● **Given entries**:
↓↓↓

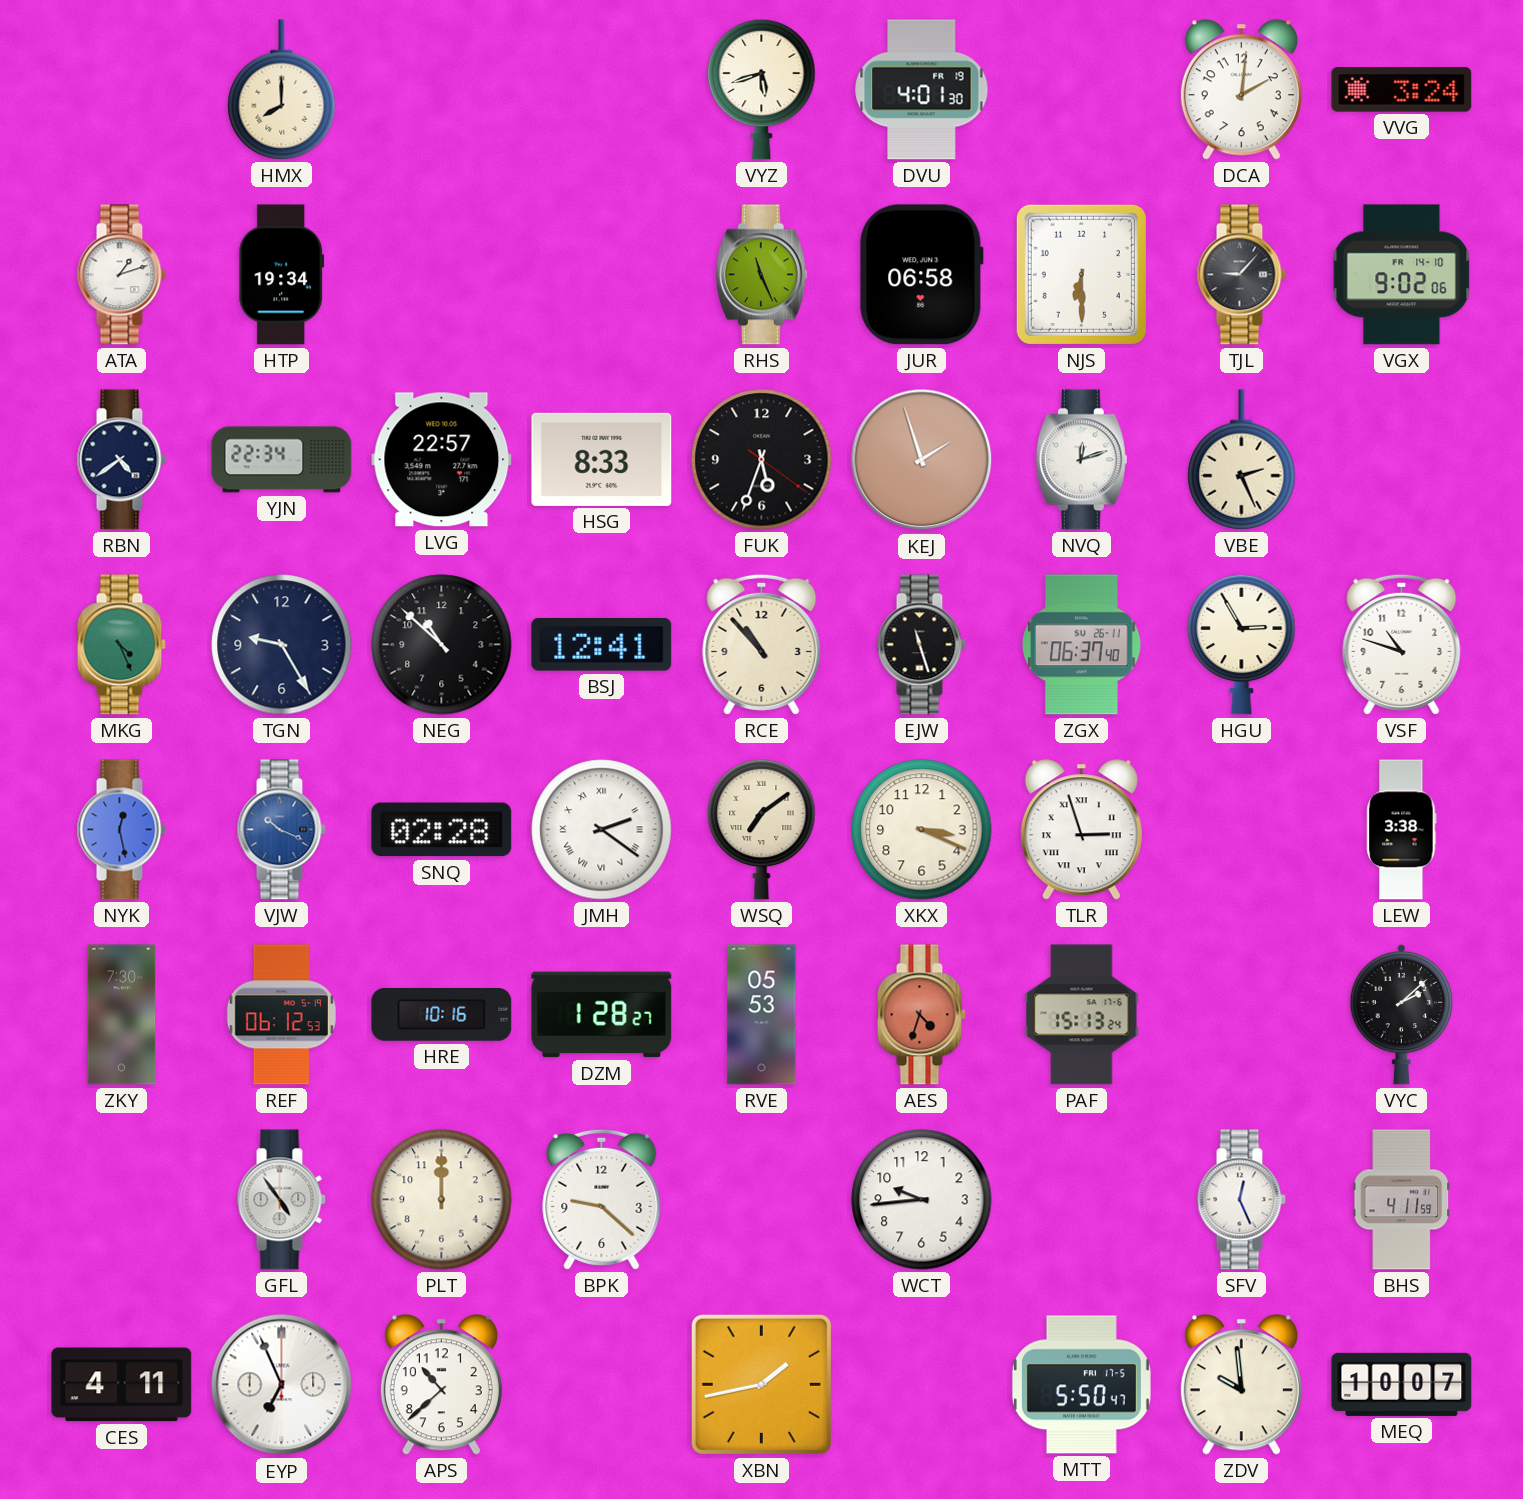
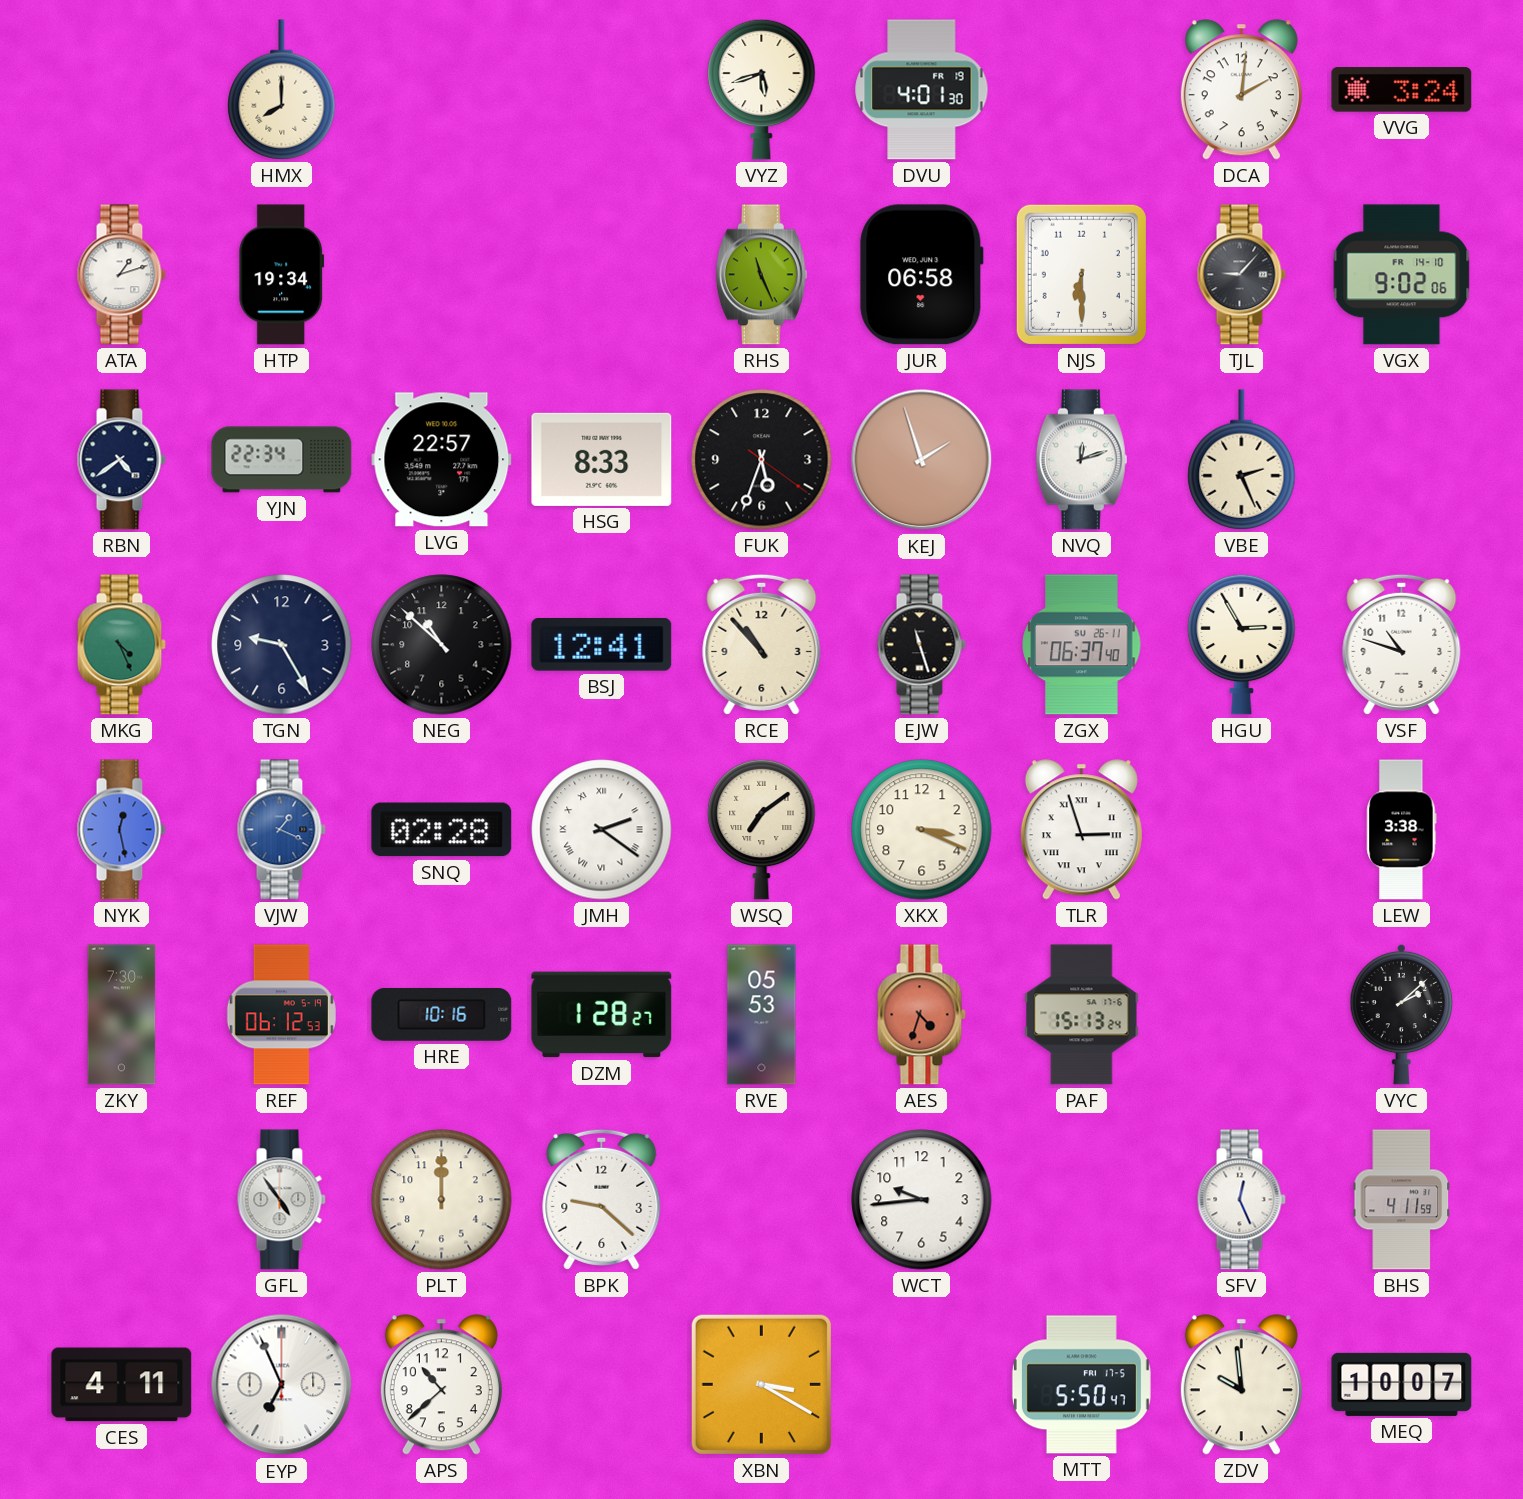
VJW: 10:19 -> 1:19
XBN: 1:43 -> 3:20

↑↑↑
↓↓↓

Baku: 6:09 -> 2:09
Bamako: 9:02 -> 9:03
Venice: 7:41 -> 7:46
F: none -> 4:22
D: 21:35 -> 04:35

↑↑↑

● **Problem to work on**: Rewrite the data starting with the line containing "Baku: 6:09 -> 2:09" and continuing through the line containing "D: 21:35 -> 04:35", substituting "Vienna" for "Venice" and leaving everything else unchanged.

● **Task response**:
Baku: 6:09 -> 2:09
Bamako: 9:02 -> 9:03
Vienna: 7:41 -> 7:46
F: none -> 4:22
D: 21:35 -> 04:35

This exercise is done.